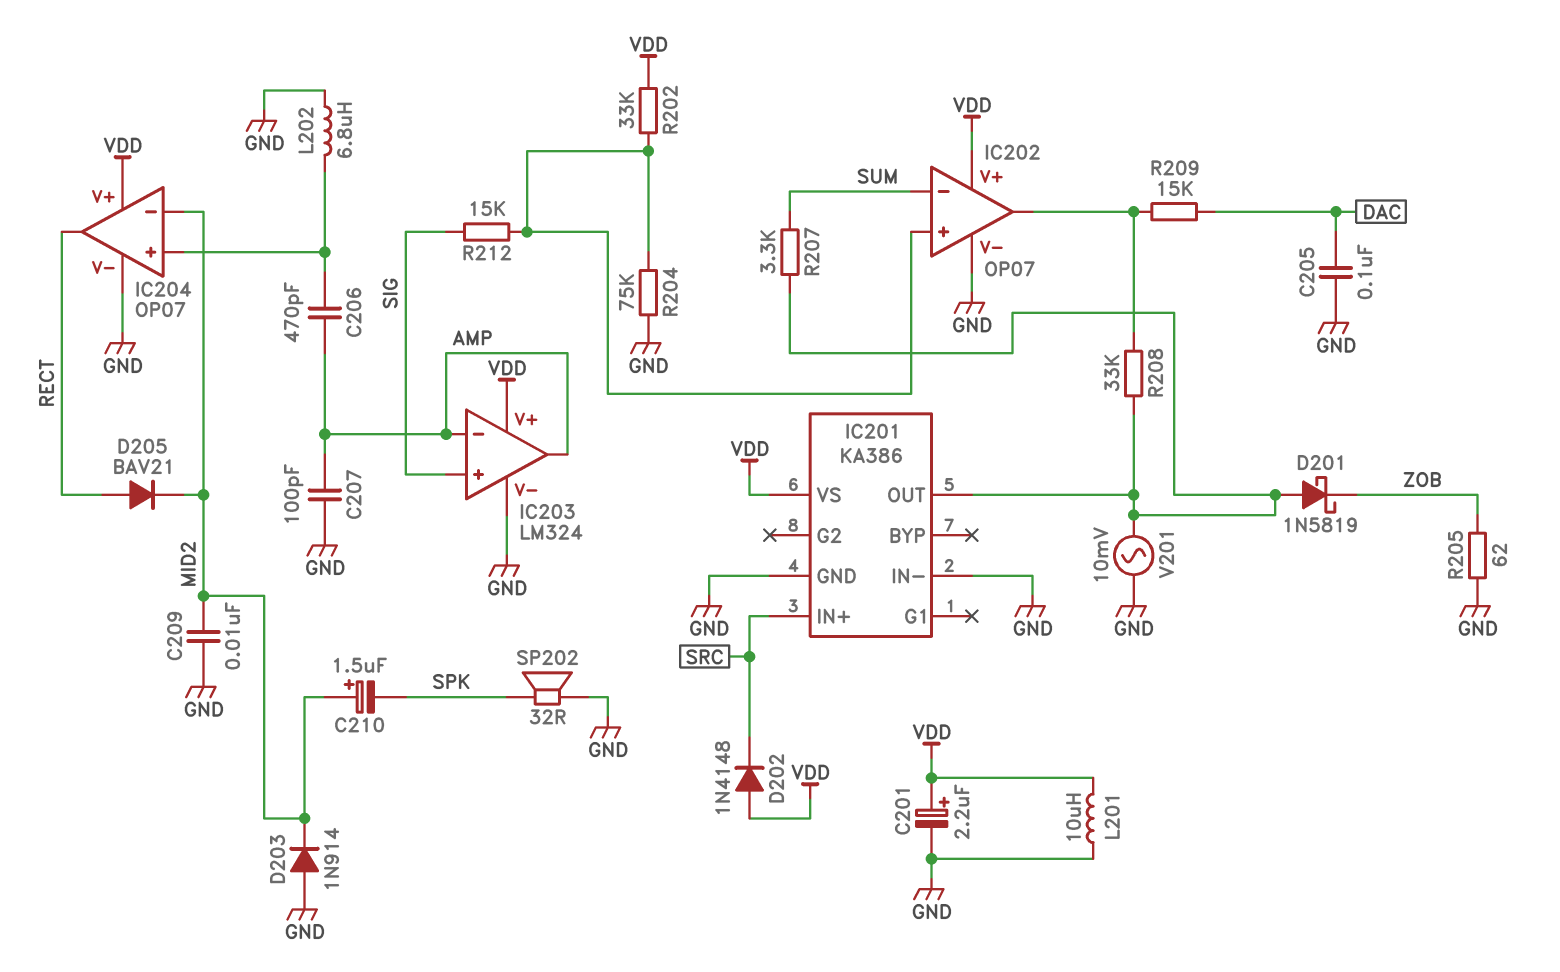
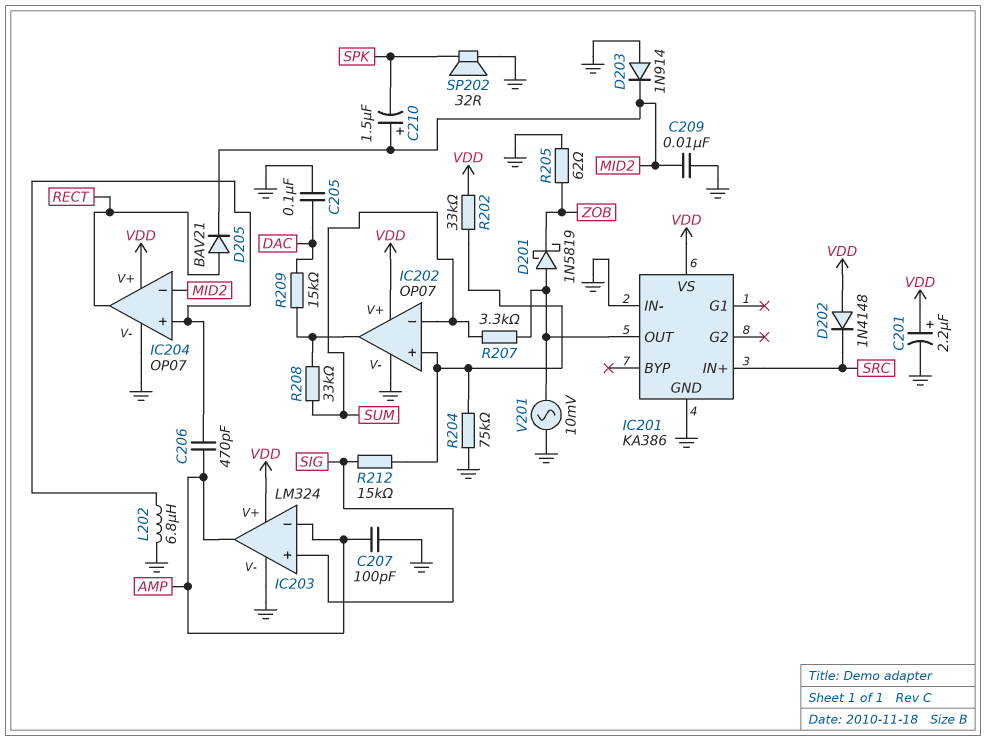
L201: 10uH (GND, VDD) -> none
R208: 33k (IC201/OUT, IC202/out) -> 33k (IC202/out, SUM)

...

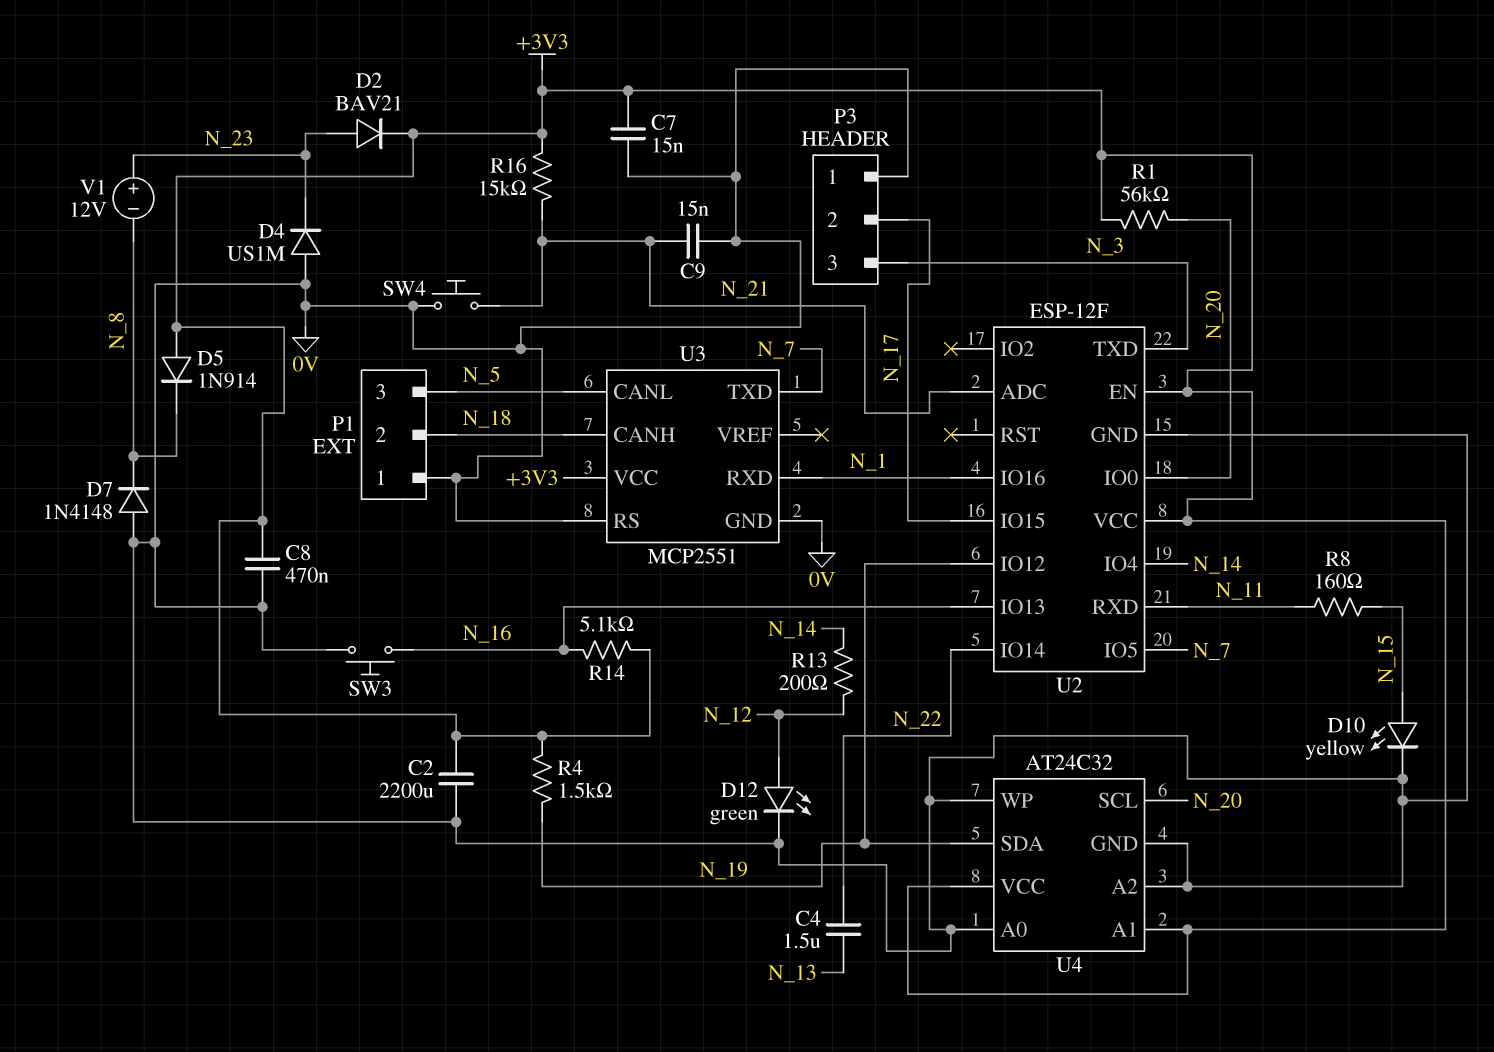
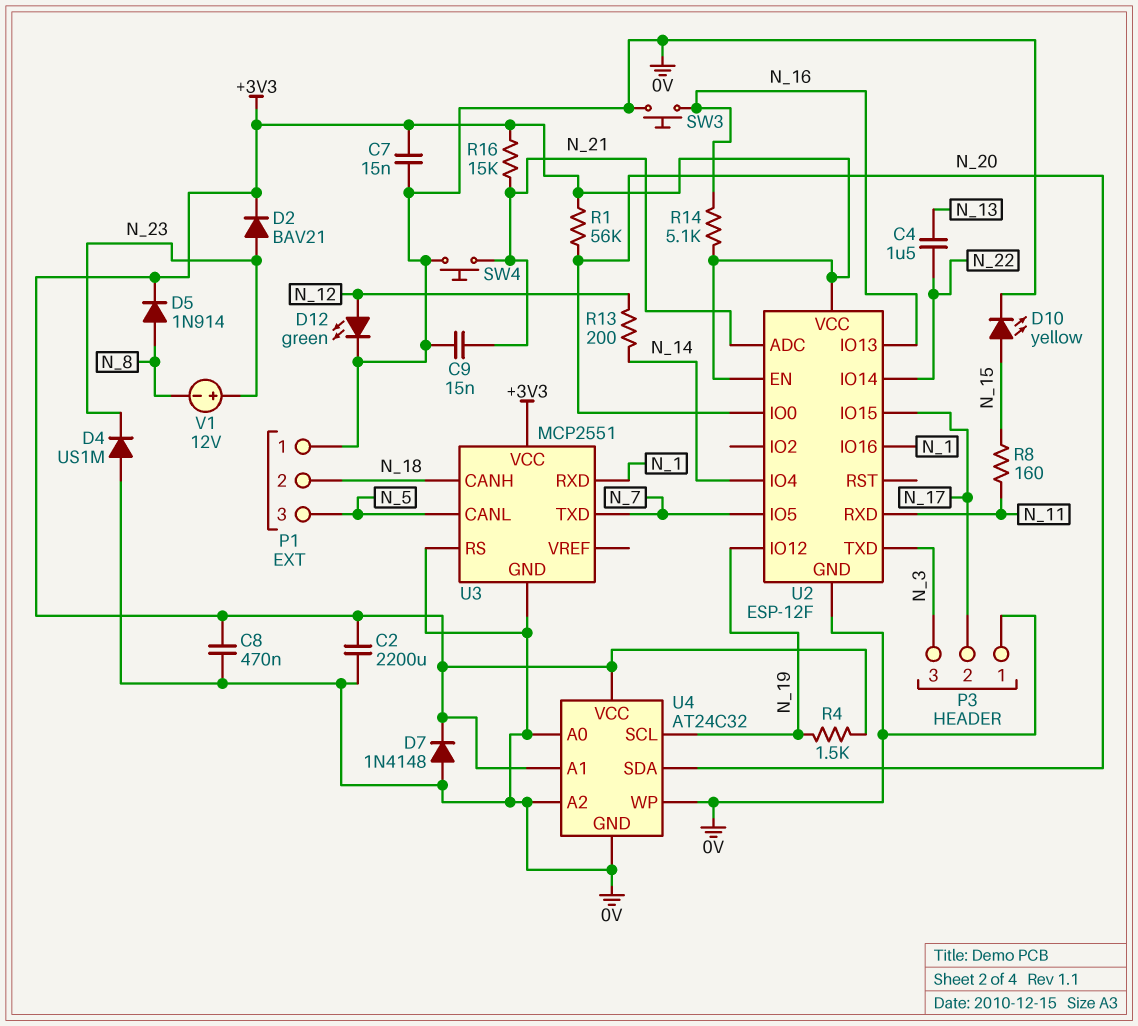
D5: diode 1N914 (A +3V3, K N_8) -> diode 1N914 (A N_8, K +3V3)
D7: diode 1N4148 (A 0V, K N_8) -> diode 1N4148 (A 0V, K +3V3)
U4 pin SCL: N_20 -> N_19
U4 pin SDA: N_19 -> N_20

Task: Copy verbatim, from the listing above, each line from the one containing "D5: diode 1N914" down to the one containing "U4 pin SDA: N_19 -> N_20", inclusive.

Output of the exercise:
D5: diode 1N914 (A +3V3, K N_8) -> diode 1N914 (A N_8, K +3V3)
D7: diode 1N4148 (A 0V, K N_8) -> diode 1N4148 (A 0V, K +3V3)
U4 pin SCL: N_20 -> N_19
U4 pin SDA: N_19 -> N_20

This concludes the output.